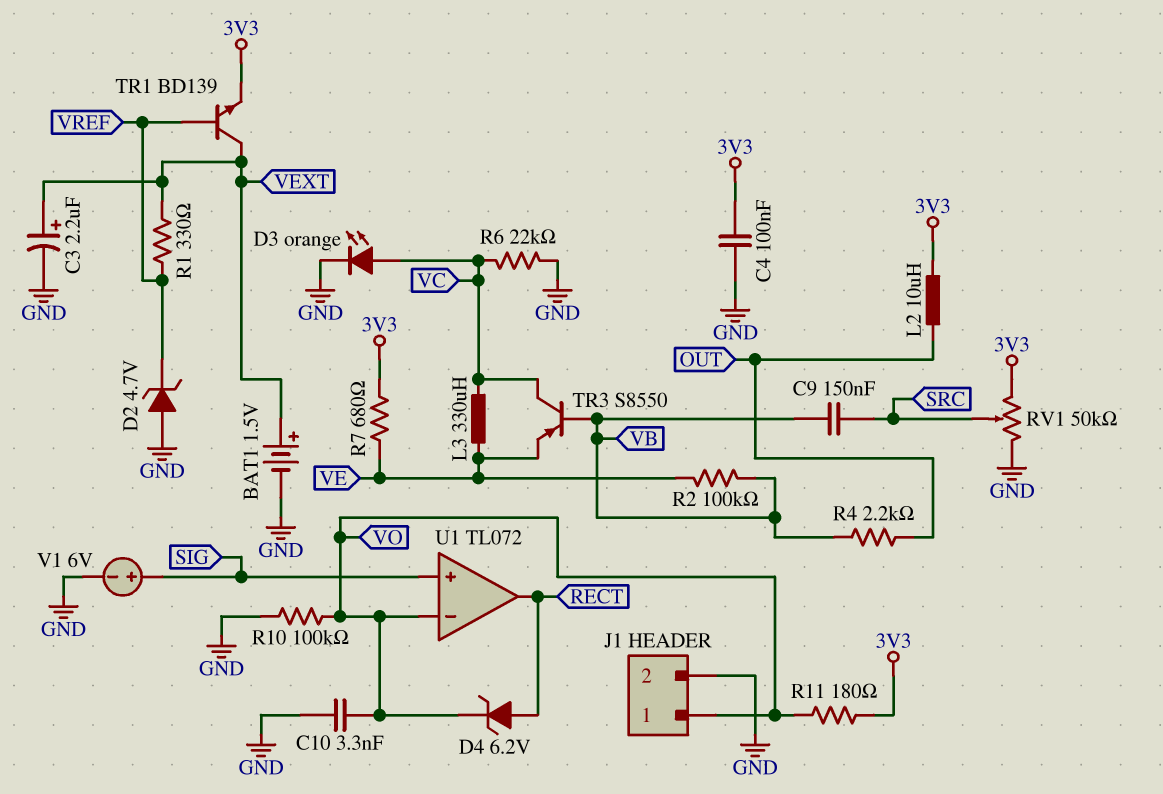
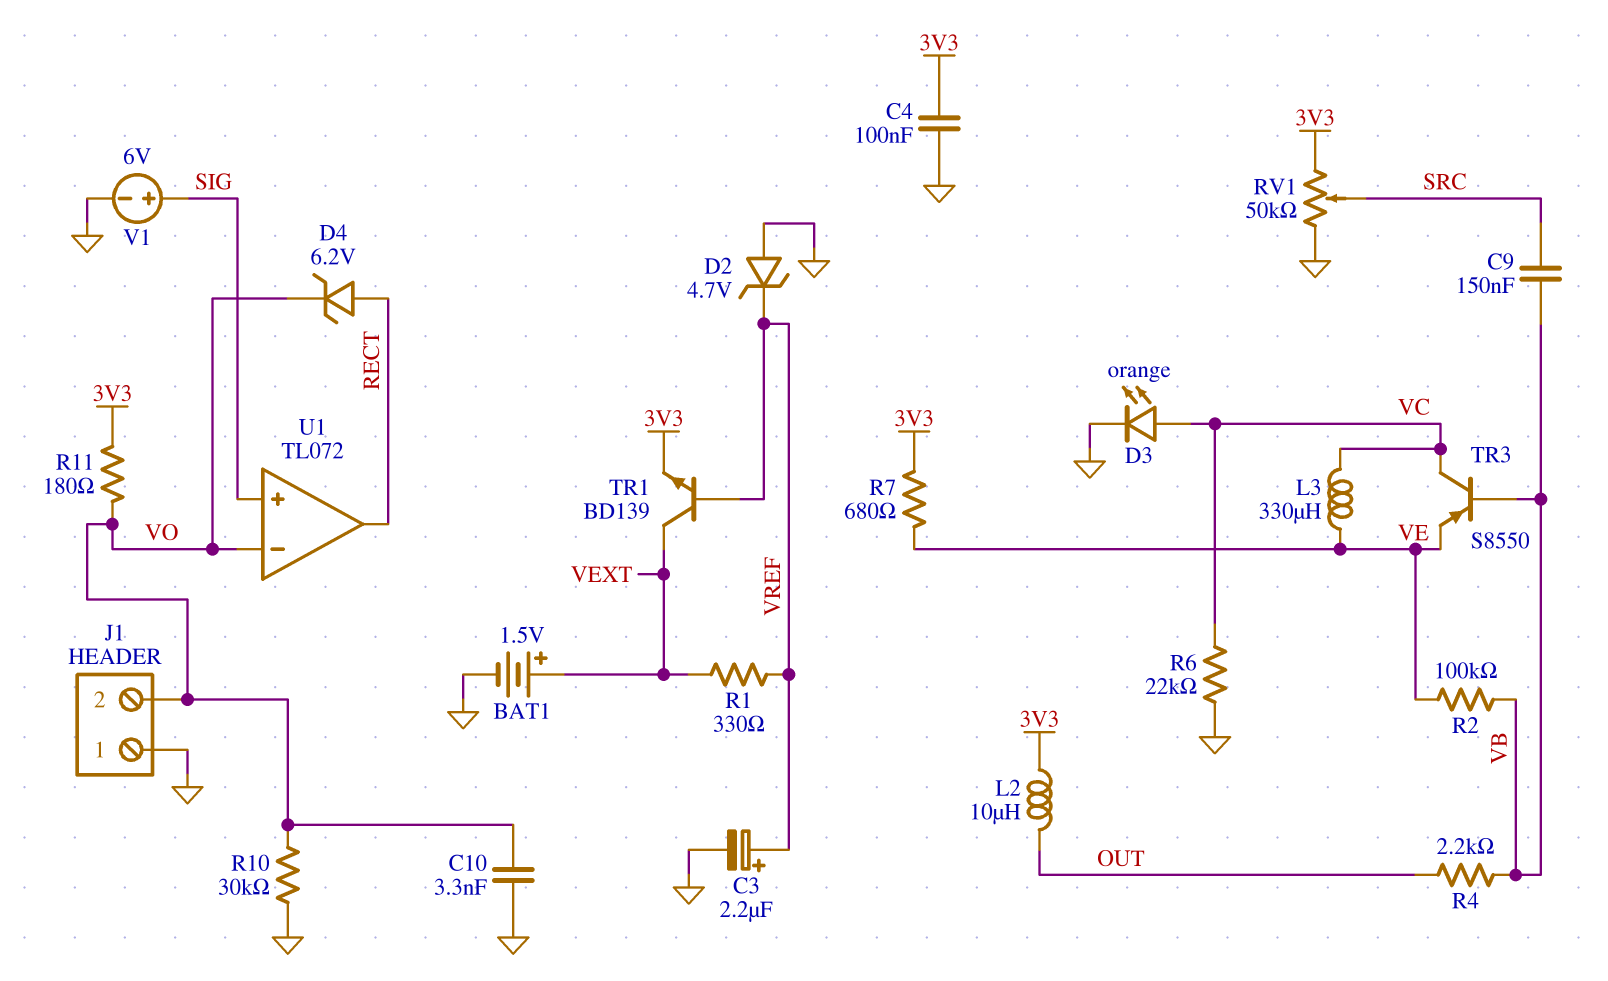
C3: 2.2uF (plus VEXT, minus GND) -> 2.2uF (plus VREF, minus GND)
J1 pin 1: VO -> GND
J1 pin 2: GND -> VO
R10: 100k (GND, VO) -> 30k (GND, VO)

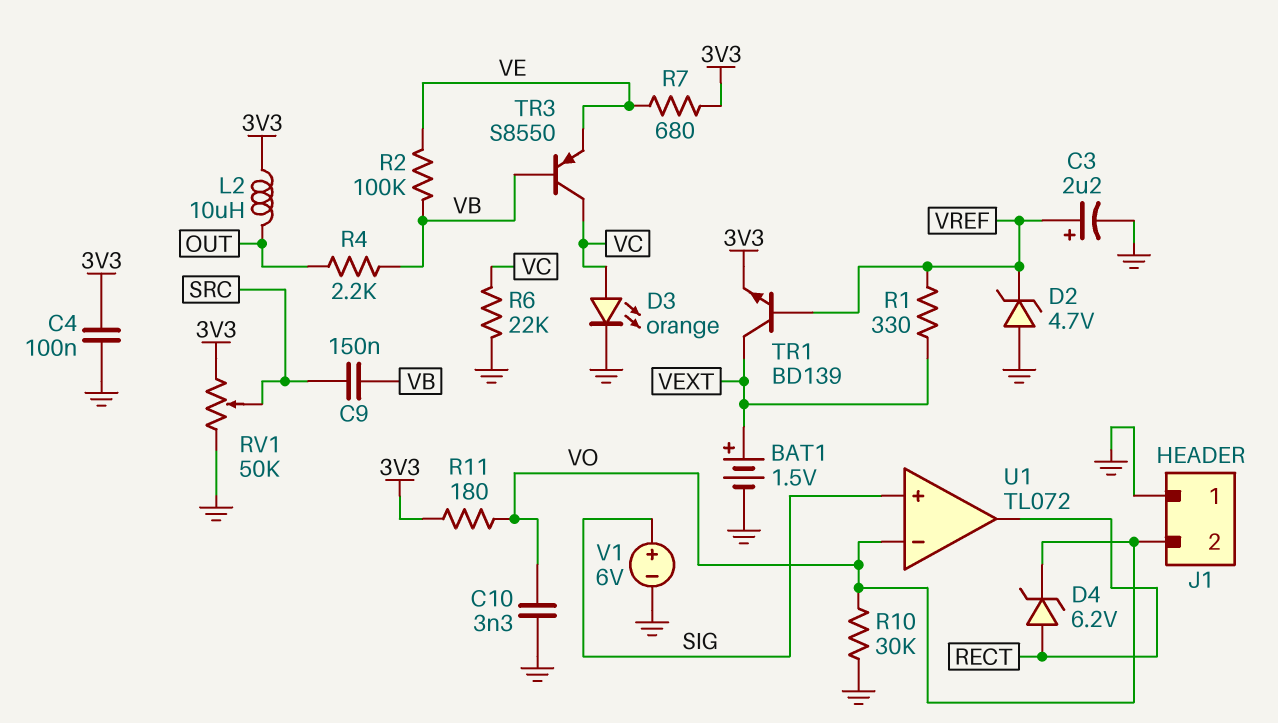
L3: 330uH (VC, VE) -> none

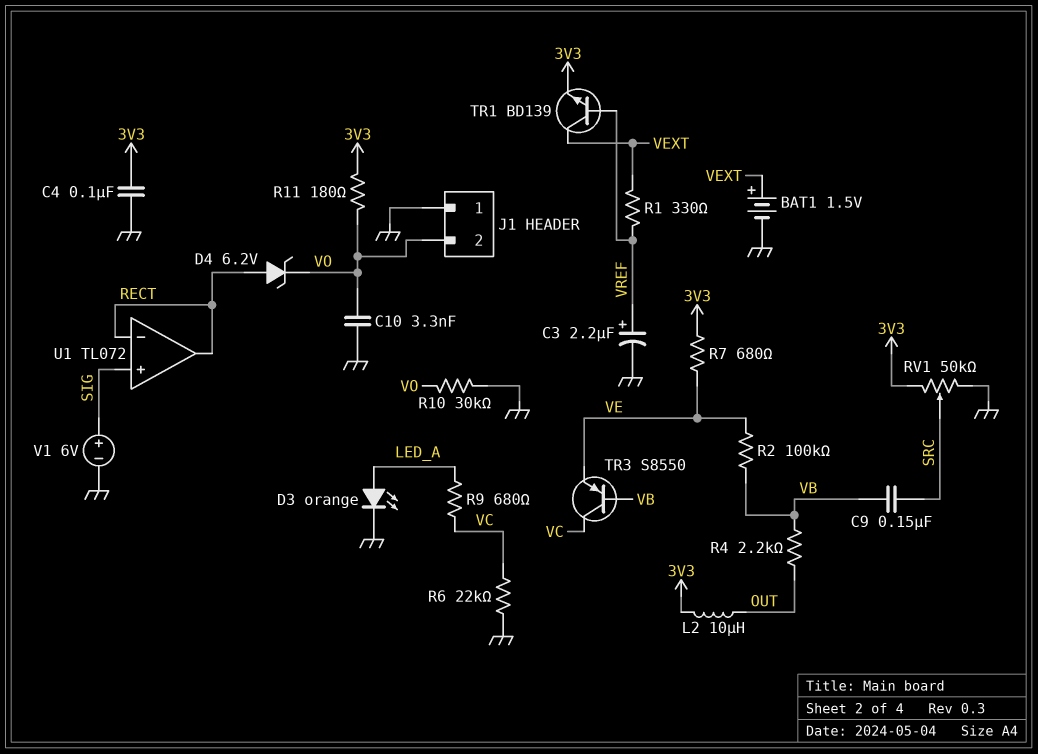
D2: zener 4.7V (A GND, K VREF) -> none
D3: LED orange (A VC, K GND) -> LED orange (A LED_A, K GND)
R9: none -> 680 (LED_A, VC)
U1 pin in-: VO -> RECT

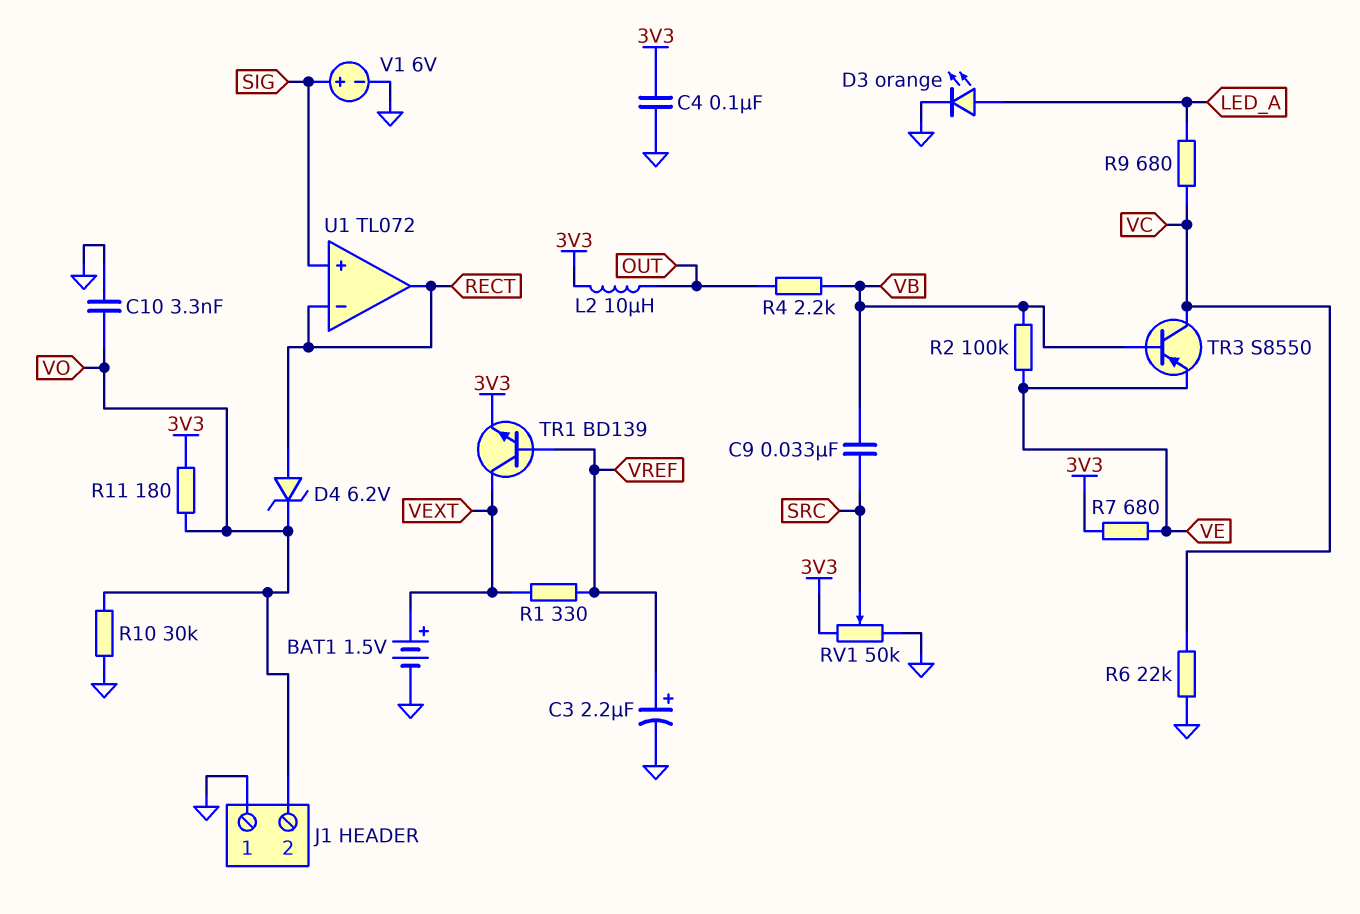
C9: 150nF (SRC, VB) -> 33nF (SRC, VB)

_WORK TO COMPLETE_: A single figure is the answer: the number of lines in the listing where "VREF" occurs.

_EXERCISE RESULT_: 2